### Your task
This exercise calls for copying every line below that holds the word "grey".

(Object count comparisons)
%%

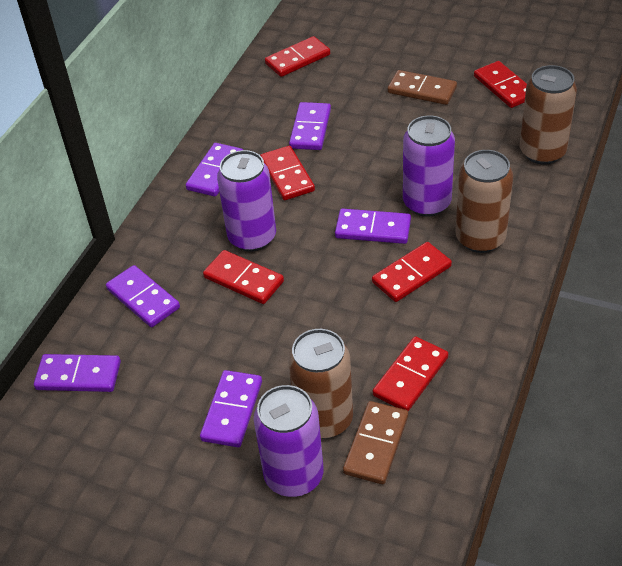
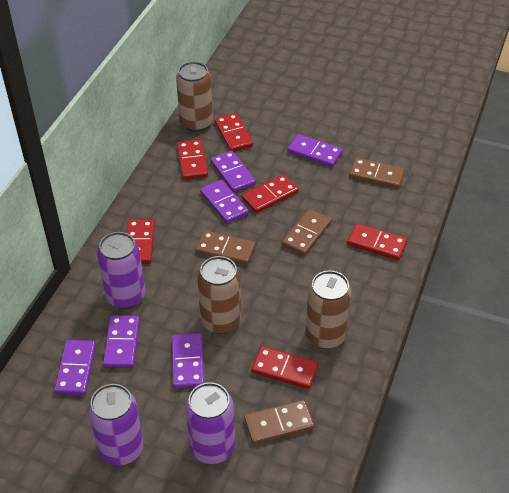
brown domino: [343,401,408,484] [388,70,457,105] = 2 -> [195,230,256,265] [244,400,315,444] [282,209,332,256] [349,158,405,189] = 4

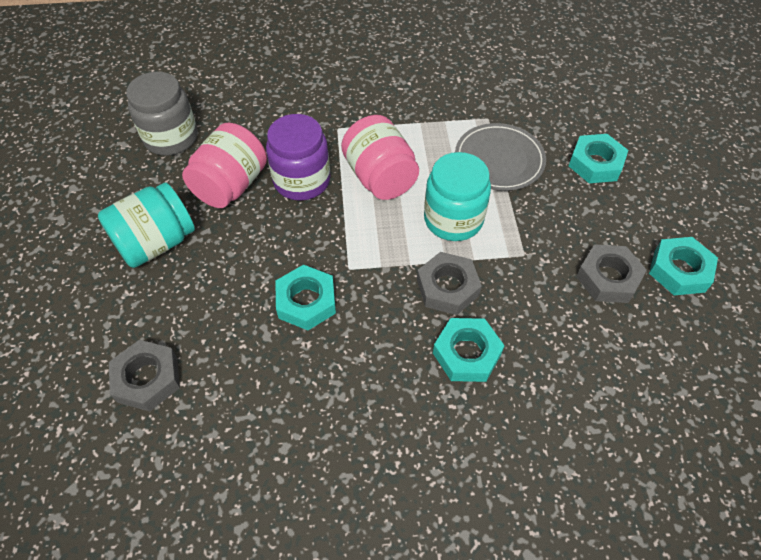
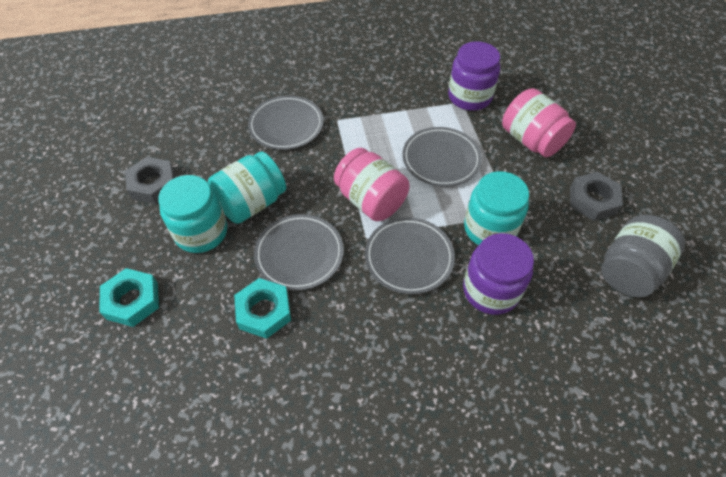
grey nut: [109,340,180,412] [417,252,482,315] [576,244,647,303] = 3 -> [125,157,175,204] [570,172,623,221] = 2
grey plate: [455,123,546,191] = 1 -> [248,96,323,150] [254,214,344,291] [365,217,455,294] [402,127,482,187] = 4
purple jar: [266,114,330,201] = 1 -> [448,41,500,111] [463,233,534,315] = 2
turquoise jar: [98,183,195,268] [424,152,491,241] = 2 -> [158,175,227,253] [208,152,286,224] [464,171,529,245] = 3
turquoise nut: [275,265,336,330] [433,318,505,382] [569,134,628,183] [649,237,718,295] = 4 -> [99,268,159,327] [234,278,291,339] = 2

%%

### Exercise response
grey nut: [109,340,180,412] [417,252,482,315] [576,244,647,303] = 3 -> [125,157,175,204] [570,172,623,221] = 2
grey plate: [455,123,546,191] = 1 -> [248,96,323,150] [254,214,344,291] [365,217,455,294] [402,127,482,187] = 4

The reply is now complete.